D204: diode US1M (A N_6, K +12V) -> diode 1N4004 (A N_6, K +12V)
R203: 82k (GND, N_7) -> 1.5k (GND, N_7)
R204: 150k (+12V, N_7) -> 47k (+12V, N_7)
--------------------------------
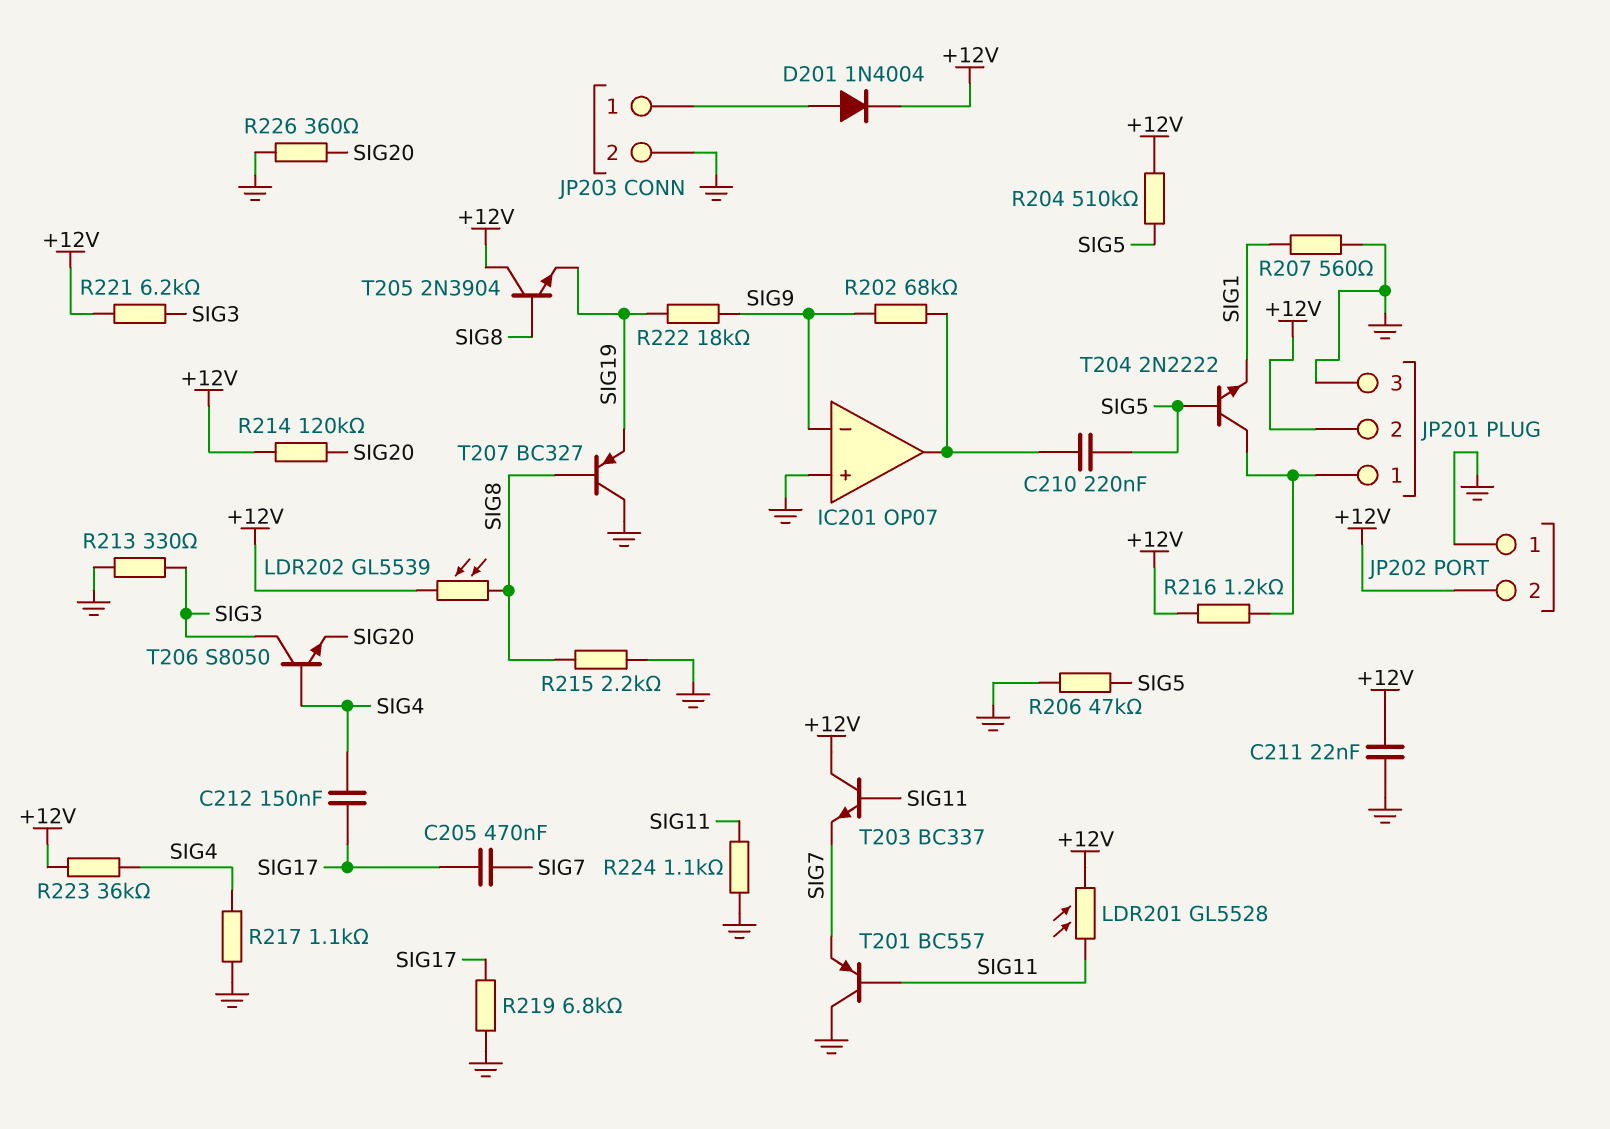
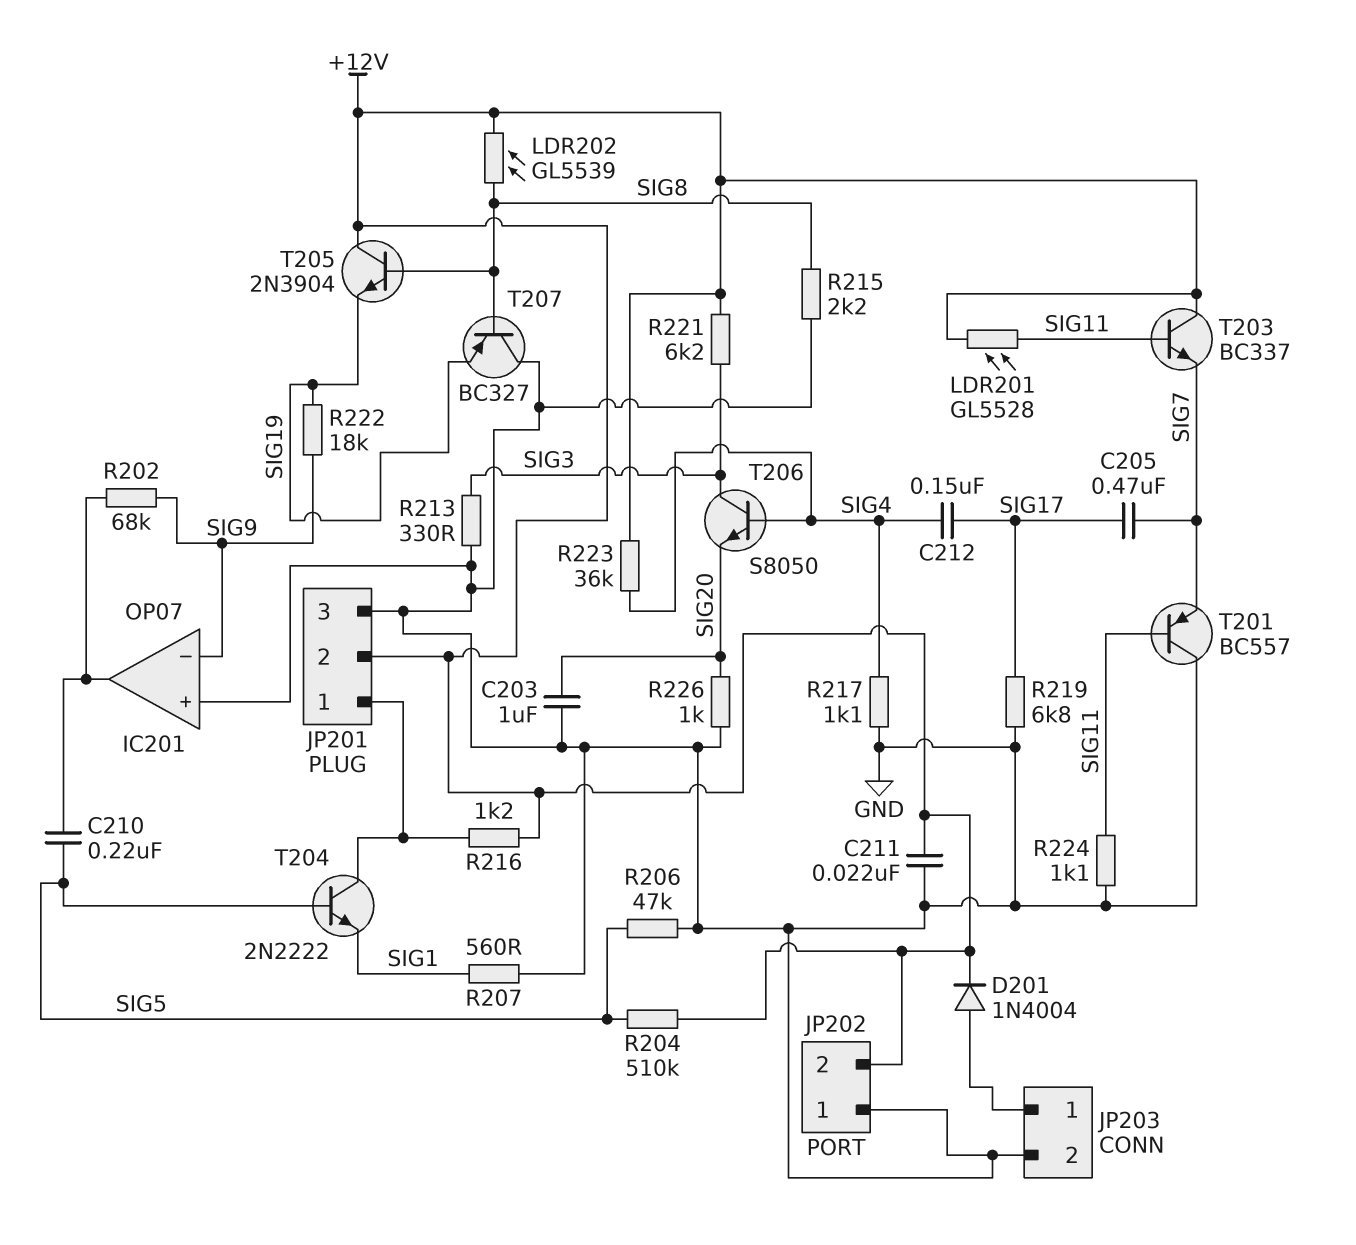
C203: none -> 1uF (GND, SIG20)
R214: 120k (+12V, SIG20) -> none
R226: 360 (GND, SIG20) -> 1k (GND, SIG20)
--------------------------------
## Work instruction
From the data above, output exactly the lines between the one containing "D204: diode US1M" and the one containing "R204: 150k (+12V, N_7) -> 47k (+12V, N_7)", counting both of them.

## Answer section
D204: diode US1M (A N_6, K +12V) -> diode 1N4004 (A N_6, K +12V)
R203: 82k (GND, N_7) -> 1.5k (GND, N_7)
R204: 150k (+12V, N_7) -> 47k (+12V, N_7)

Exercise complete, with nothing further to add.